Exercise task: Pick out each line of the listing below containing the word "that", and copy every such line in full.

Data supplied:
•••
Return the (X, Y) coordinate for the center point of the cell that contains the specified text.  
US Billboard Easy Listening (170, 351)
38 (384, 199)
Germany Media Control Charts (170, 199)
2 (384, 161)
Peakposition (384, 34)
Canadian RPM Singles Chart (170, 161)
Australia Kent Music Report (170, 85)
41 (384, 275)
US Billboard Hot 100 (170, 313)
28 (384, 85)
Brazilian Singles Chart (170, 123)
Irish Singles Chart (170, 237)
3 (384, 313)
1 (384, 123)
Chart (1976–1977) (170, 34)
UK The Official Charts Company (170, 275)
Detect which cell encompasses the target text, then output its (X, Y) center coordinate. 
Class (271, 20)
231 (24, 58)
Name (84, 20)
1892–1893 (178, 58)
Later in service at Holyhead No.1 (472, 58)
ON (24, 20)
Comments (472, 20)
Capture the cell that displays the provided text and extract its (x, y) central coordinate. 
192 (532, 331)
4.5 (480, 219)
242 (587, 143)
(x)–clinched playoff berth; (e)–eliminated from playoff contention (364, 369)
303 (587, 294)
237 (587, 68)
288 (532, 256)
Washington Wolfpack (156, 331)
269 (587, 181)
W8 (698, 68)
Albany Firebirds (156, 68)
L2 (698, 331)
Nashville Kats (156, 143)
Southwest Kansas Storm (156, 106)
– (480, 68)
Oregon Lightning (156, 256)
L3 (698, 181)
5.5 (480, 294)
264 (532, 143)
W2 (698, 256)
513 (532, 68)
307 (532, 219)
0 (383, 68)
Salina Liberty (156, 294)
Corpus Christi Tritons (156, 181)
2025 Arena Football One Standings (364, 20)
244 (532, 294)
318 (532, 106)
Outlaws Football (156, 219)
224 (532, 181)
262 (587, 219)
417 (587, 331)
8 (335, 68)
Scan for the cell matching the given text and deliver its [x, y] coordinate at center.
•••
Full response:
Return the (X, Y) coordinate for the center point of the cell that contains the specified text.  
Capture the cell that displays the provided text and extract its (x, y) central coordinate. 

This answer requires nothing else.